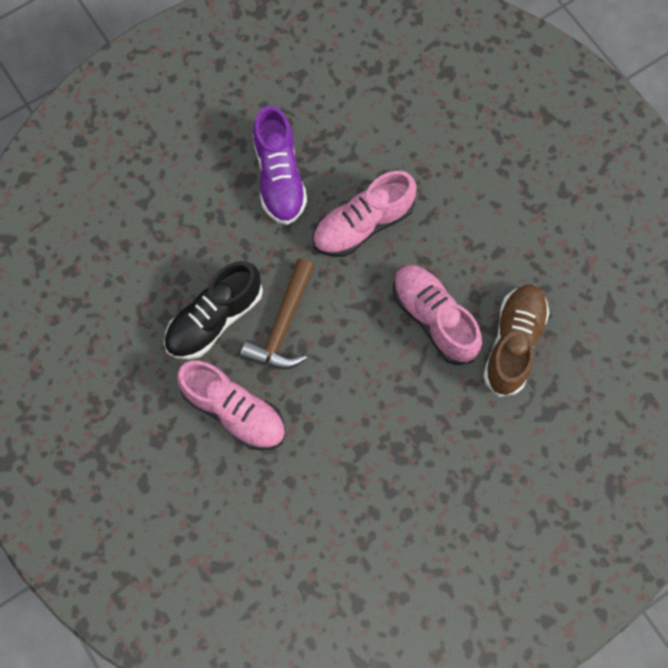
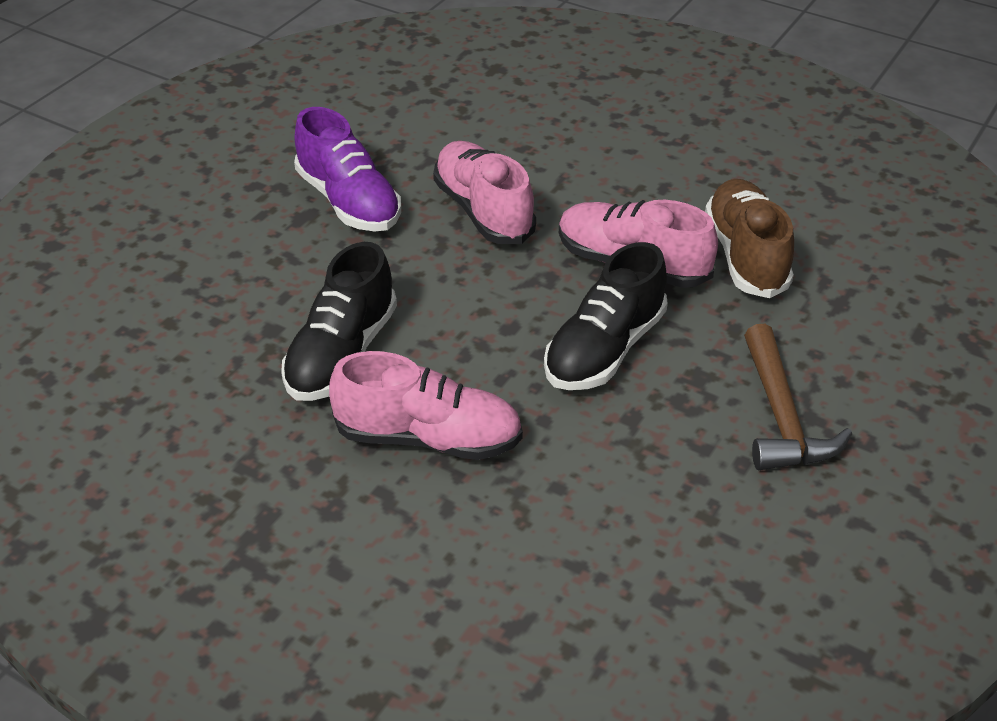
camera: 25 degrees left, 30 degrees down
(283, 325) = (441, 331): brown hammer -> brown hammer (781, 416)
(363, 224) = (483, 211): pink shoe -> pink shoe turned 120 degrees clockwise
(374, 386) = (604, 349): none -> black shoe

----

## HOW TO COMPLETE THIS TASK:
Starting from the line holding "(363, 224) = (483, 211): pink", restate the remaining lines of the data word for word, including the last.

## RESULT FOR THIS TASK:
(363, 224) = (483, 211): pink shoe -> pink shoe turned 120 degrees clockwise
(374, 386) = (604, 349): none -> black shoe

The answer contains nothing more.